» **TASK DETAILS**: Nothing but the lines from the one containing "D1: zener 9.1V" through the last line of the entries should appear in the output, each verbatim.

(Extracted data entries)
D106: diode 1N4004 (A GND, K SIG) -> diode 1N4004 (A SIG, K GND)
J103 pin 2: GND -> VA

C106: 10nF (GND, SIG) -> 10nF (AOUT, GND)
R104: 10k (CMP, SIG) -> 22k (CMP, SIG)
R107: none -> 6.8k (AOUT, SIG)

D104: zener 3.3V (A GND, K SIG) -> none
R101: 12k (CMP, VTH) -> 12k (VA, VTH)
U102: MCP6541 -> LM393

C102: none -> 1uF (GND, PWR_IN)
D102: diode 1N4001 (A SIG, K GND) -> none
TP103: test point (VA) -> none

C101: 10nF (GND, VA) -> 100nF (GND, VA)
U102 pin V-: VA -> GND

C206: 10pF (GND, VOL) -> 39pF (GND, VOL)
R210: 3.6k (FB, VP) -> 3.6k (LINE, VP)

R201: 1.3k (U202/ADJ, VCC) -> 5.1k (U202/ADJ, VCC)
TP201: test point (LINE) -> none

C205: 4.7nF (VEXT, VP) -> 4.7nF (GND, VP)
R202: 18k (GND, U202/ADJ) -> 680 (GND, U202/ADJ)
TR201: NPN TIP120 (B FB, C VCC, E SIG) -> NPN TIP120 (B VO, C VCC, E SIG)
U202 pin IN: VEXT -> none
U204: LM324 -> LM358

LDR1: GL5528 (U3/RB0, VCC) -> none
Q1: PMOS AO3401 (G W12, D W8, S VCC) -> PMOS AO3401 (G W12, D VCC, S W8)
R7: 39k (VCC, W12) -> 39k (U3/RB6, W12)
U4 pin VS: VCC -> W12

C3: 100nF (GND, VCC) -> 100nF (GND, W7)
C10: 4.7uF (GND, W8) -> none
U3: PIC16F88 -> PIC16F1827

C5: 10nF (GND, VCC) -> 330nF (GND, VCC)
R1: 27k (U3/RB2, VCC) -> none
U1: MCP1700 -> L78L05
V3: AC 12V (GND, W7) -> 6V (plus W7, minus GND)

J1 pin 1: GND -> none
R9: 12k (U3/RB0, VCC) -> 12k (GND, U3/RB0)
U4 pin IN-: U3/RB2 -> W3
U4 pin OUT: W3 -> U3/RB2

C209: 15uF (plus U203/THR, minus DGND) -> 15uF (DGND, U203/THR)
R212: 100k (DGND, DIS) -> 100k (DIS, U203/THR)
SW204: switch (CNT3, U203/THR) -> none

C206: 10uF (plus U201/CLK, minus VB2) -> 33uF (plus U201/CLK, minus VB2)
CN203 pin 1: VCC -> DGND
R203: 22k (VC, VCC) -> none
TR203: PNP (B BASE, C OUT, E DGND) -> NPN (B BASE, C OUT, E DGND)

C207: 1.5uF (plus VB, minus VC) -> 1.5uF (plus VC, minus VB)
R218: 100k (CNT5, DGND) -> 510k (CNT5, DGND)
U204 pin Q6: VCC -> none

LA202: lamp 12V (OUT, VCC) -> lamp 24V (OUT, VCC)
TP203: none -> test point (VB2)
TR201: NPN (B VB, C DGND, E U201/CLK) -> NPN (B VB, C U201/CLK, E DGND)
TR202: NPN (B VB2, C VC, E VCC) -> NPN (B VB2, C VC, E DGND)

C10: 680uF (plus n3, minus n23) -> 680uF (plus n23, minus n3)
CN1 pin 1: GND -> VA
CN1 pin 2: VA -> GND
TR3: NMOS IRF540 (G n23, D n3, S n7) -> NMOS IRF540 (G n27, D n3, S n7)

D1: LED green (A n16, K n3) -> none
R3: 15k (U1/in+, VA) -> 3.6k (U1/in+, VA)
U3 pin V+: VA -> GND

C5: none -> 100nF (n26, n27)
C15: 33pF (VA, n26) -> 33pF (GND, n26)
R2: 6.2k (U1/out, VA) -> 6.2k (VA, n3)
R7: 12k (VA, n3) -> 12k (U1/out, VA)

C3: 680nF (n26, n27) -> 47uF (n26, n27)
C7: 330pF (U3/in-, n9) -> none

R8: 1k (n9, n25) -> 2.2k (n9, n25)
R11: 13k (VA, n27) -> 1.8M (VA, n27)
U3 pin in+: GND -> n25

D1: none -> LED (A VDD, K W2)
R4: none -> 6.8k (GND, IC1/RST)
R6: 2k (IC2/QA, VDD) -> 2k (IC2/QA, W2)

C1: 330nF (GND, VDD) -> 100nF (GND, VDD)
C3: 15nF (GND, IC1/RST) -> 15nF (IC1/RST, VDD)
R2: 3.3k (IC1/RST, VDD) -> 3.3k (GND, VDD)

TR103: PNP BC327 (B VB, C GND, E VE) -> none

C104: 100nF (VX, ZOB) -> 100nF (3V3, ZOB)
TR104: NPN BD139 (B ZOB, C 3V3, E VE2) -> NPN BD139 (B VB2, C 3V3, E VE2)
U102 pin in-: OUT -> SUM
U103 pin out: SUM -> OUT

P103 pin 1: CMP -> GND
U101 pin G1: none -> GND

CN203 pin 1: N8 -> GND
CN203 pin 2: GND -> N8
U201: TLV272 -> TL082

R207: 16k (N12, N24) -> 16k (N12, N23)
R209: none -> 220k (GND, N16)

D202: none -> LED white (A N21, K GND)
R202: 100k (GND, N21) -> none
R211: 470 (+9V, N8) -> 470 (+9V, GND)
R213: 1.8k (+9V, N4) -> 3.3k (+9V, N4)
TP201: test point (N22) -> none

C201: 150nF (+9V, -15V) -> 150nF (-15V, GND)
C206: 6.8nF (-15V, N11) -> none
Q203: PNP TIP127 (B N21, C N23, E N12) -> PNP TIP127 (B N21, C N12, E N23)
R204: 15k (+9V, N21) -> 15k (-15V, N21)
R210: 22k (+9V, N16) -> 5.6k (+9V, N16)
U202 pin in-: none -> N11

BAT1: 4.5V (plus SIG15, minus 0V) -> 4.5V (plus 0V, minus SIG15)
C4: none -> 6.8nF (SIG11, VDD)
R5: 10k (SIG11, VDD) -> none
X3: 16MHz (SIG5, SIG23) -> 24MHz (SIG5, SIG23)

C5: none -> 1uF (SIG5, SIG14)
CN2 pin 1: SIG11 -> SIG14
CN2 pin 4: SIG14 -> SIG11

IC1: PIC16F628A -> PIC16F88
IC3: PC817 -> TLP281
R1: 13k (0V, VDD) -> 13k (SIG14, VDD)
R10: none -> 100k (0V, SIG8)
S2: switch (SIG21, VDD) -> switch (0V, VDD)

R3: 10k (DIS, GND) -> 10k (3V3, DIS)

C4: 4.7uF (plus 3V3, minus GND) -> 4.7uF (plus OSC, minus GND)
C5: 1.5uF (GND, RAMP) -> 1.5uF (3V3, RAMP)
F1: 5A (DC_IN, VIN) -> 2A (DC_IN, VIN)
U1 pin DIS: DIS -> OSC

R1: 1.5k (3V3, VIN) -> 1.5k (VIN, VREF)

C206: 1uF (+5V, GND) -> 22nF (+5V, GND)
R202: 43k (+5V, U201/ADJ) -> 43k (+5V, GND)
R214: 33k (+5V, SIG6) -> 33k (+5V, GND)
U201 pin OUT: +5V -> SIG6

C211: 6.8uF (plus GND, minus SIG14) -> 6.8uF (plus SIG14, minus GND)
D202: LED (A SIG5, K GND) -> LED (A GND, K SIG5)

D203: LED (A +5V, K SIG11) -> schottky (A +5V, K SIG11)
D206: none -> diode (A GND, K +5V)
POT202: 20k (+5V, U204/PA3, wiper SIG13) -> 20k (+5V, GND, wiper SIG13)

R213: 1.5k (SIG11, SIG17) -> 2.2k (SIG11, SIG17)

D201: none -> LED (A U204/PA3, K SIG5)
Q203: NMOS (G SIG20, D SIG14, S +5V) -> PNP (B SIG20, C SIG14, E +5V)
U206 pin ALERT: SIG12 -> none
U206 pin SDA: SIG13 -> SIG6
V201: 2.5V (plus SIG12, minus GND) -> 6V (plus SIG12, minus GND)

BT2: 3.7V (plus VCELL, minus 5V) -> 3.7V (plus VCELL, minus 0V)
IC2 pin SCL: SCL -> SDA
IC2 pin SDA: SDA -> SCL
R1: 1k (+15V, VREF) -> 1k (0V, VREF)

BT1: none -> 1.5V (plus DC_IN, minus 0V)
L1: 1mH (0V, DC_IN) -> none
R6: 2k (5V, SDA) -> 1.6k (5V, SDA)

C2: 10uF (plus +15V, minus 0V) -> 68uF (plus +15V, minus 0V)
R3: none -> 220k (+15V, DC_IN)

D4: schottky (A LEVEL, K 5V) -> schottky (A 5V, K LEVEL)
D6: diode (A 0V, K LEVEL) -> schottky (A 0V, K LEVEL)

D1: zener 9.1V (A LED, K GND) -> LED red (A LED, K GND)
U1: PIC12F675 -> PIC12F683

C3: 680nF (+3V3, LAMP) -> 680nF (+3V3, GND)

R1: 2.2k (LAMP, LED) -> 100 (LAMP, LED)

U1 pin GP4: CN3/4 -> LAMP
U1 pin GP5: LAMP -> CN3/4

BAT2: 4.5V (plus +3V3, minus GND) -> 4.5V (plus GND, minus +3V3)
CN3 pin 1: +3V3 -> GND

» **EXERCISE OUTPUT**:
D1: zener 9.1V (A LED, K GND) -> LED red (A LED, K GND)
U1: PIC12F675 -> PIC12F683

C3: 680nF (+3V3, LAMP) -> 680nF (+3V3, GND)

R1: 2.2k (LAMP, LED) -> 100 (LAMP, LED)

U1 pin GP4: CN3/4 -> LAMP
U1 pin GP5: LAMP -> CN3/4

BAT2: 4.5V (plus +3V3, minus GND) -> 4.5V (plus GND, minus +3V3)
CN3 pin 1: +3V3 -> GND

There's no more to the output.